__What you will do__: Please report how many lines in the records below contain the word "slope", giving only that number.
[Start of section]
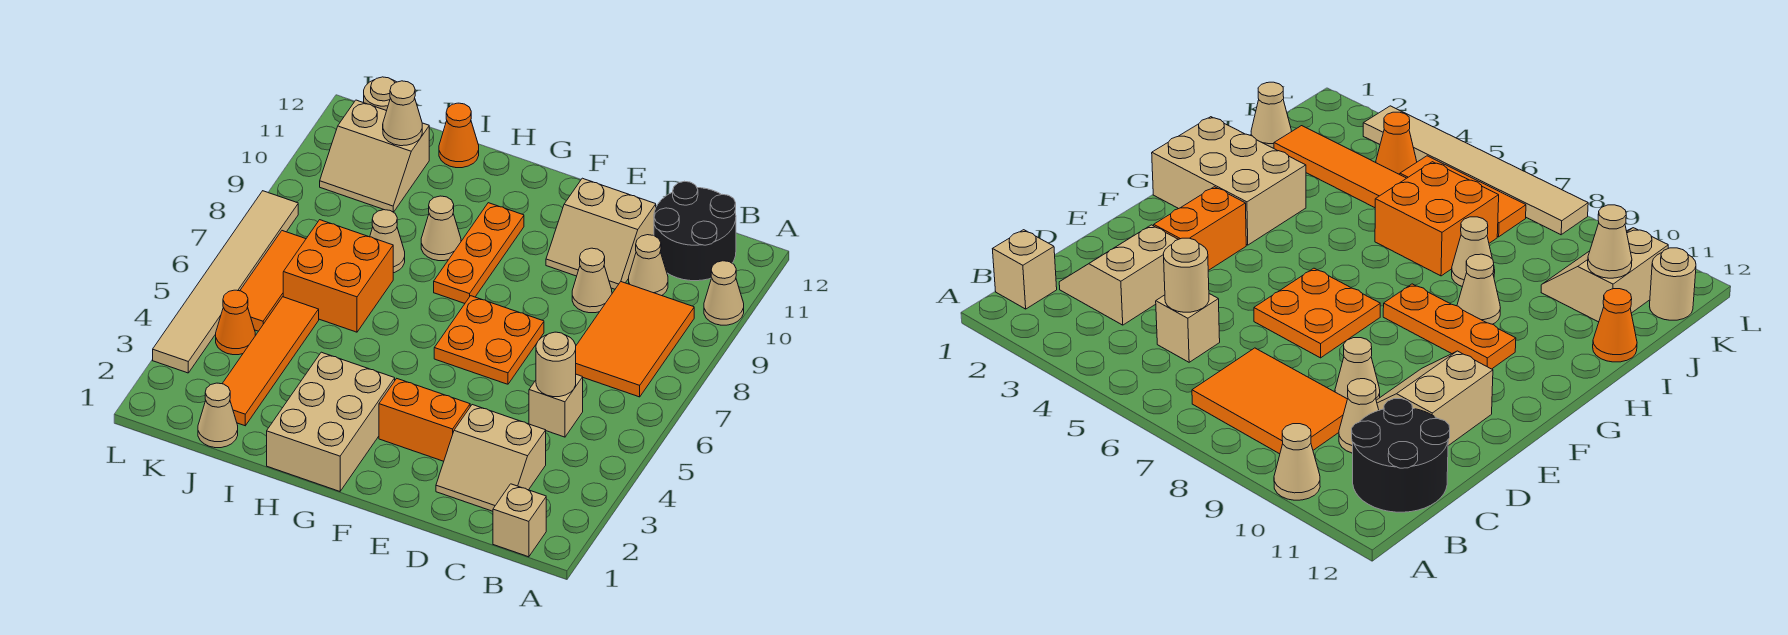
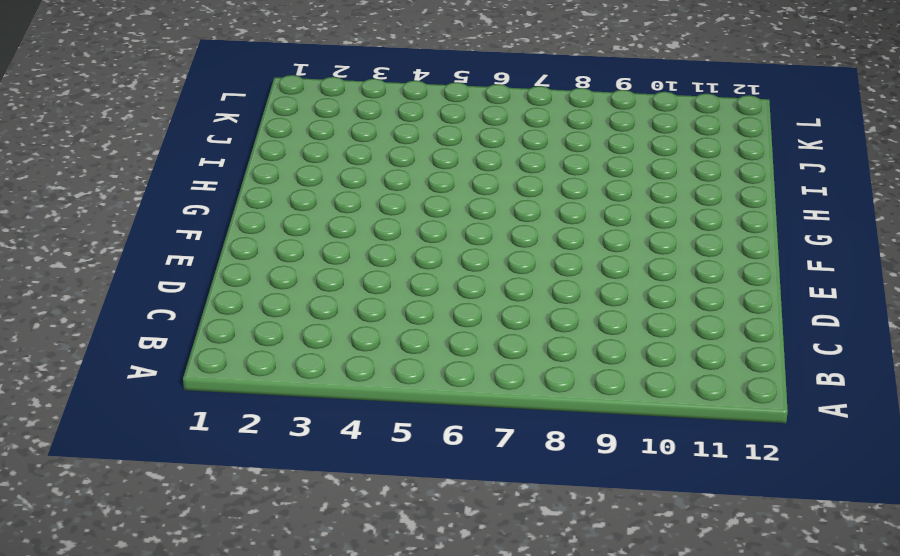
none -> tan 1x1 cone [704,261,744,325]
none -> tan 1x1 brick [493,484,546,557]
none -> orange 2x3 tile [576,282,694,397]

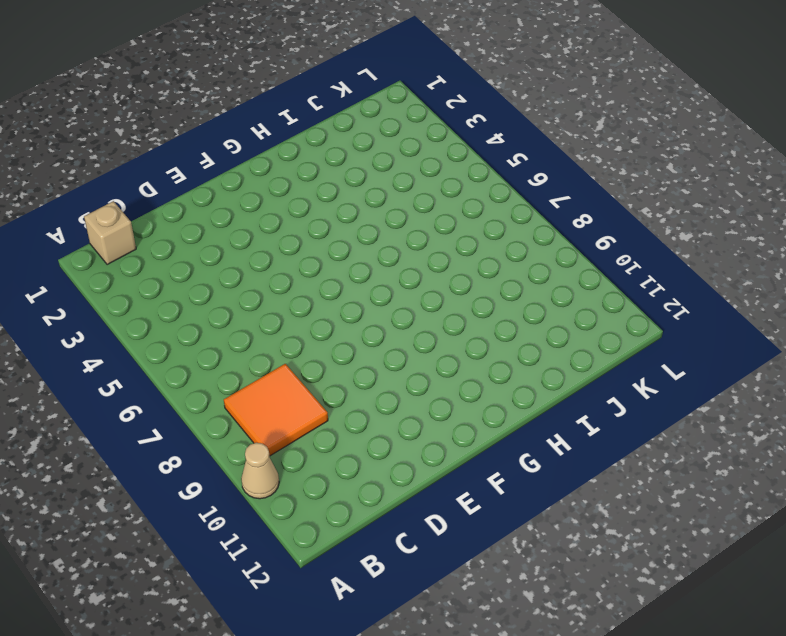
orange 2x2 tile [224,364,328,456] -> orange 2x3 tile [576,282,694,397]
none -> black 2x2 round brick [654,181,736,281]
none -> tan 2x2 slope [436,405,546,511]
none -> tan 1x1 brick [529,374,583,437]

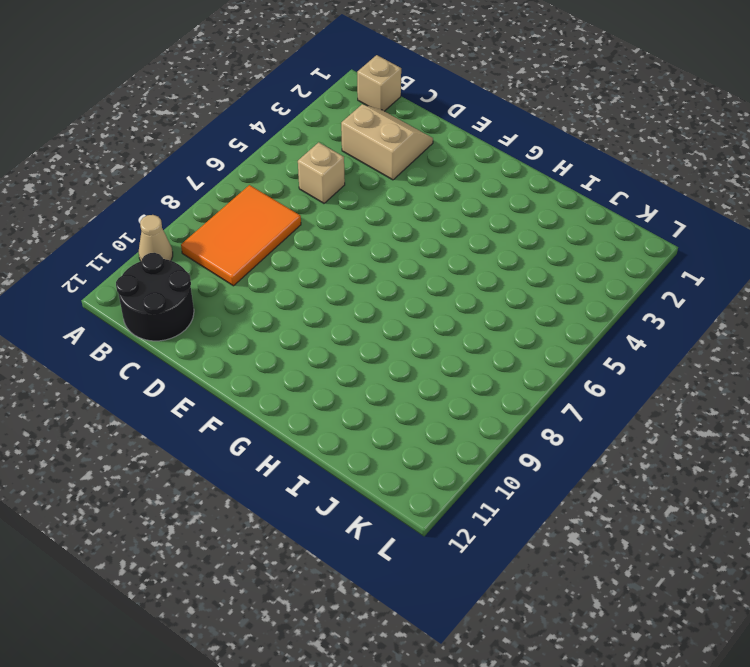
none -> tan 1x1 cone [629,235,668,296]
none -> tan 1x1 cone [572,248,612,313]
none -> tan 2x2 slope [546,178,656,289]

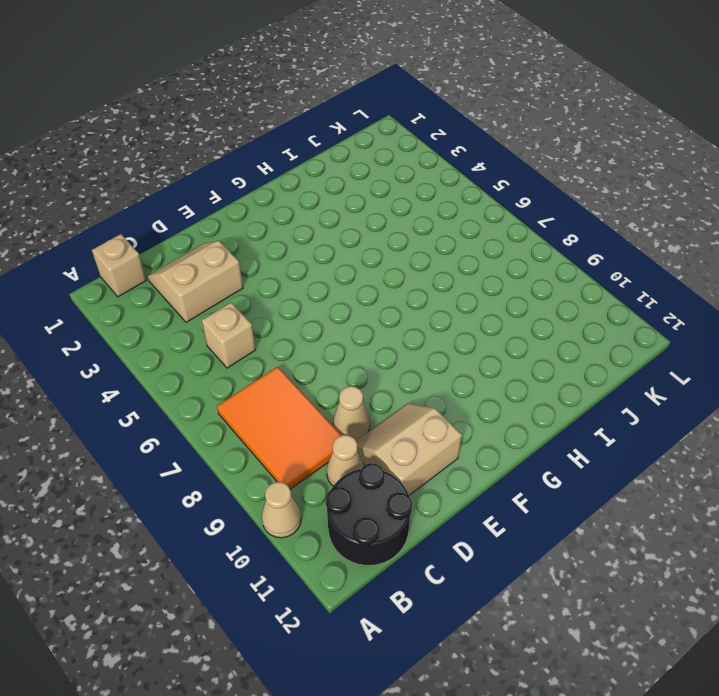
none -> orange 1x2 brick [379,379,470,461]
none -> orange 2x2 plate [434,296,544,384]
none -> tan 2x3 brick [267,352,395,491]

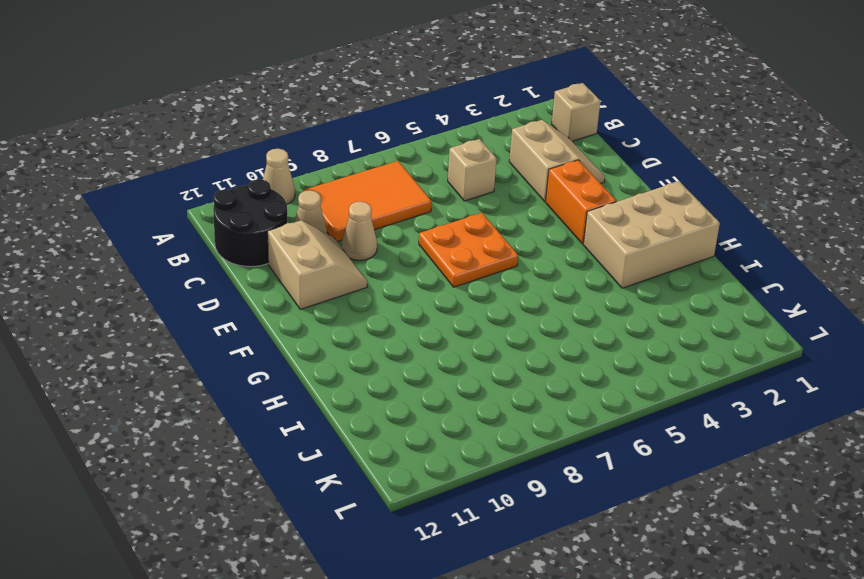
none -> orange 1x3 plate [434,203,524,303]
none -> tan 1x1 cone [421,196,461,261]
none -> orange 2x2 brick [283,220,393,332]

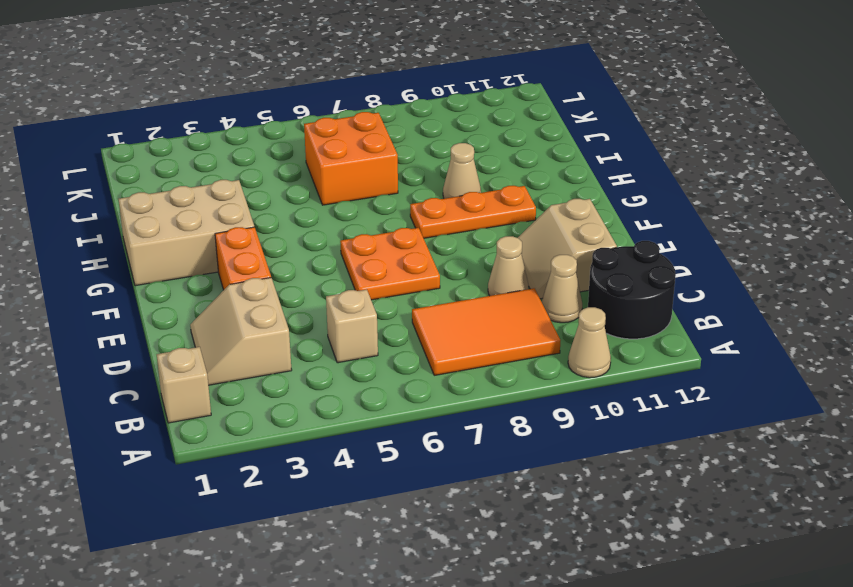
none -> tan 1x1 cone [370,210,405,273]
none -> orange 1x1 cone [439,103,479,168]
none -> tan 1x1 cone [198,383,238,448]

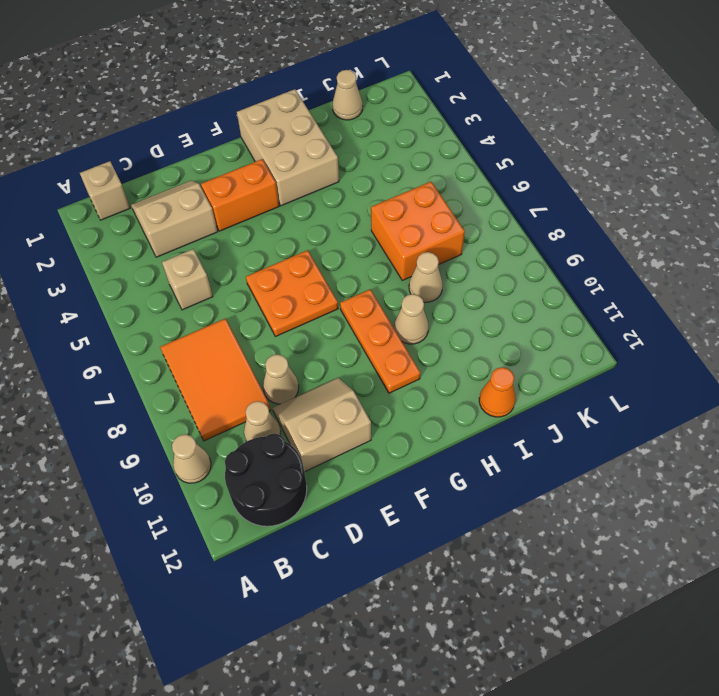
none -> orange 1x4 tile [222,297,319,426]
none -> tan 2x2 slope [320,100,429,212]
none -> orange 1x1 cone [216,290,255,355]

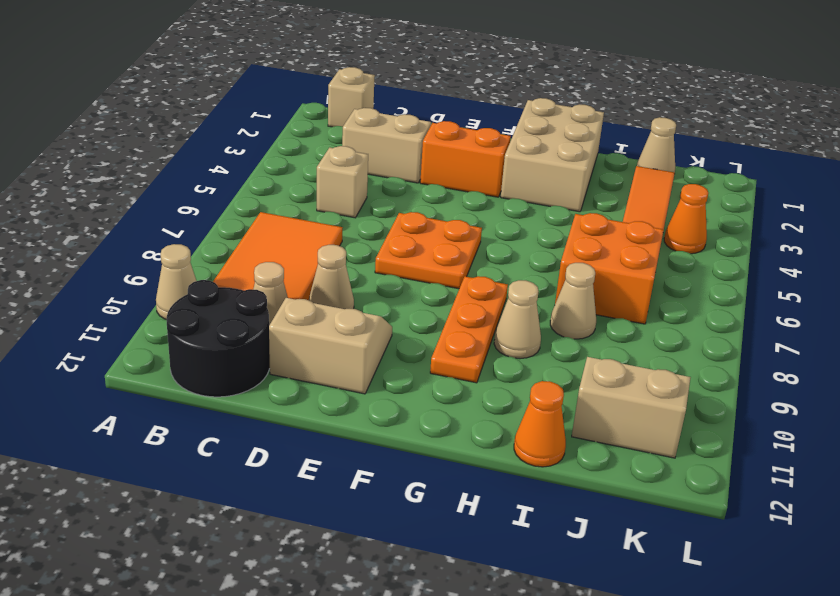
none -> orange 1x3 tile [240,231,306,331]
none -> tan 1x1 round brick [364,77,396,111]
none -> tan 1x6 tile [153,191,298,373]

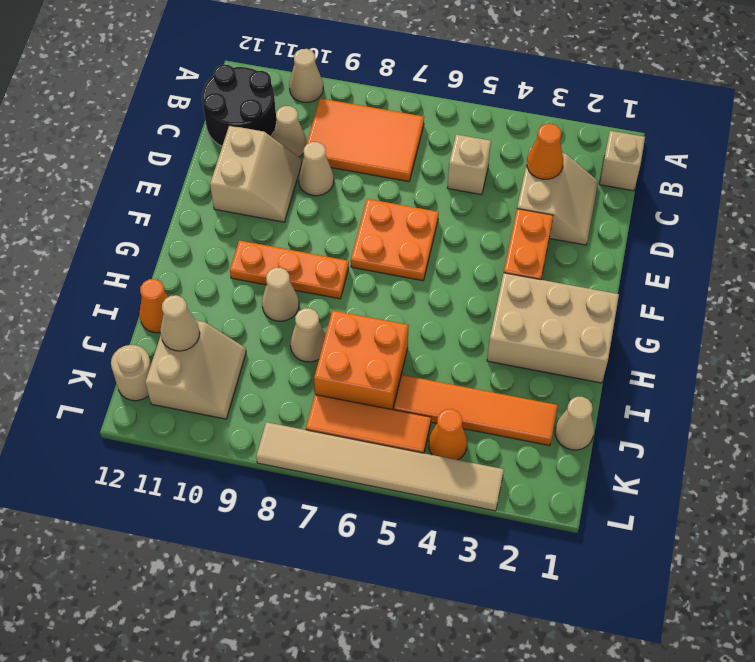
orange 1x1 cone [527,124,563,179] -> none
none -> tan 1x1 round brick [536,332,576,397]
[End of section]
__Answer box__: 3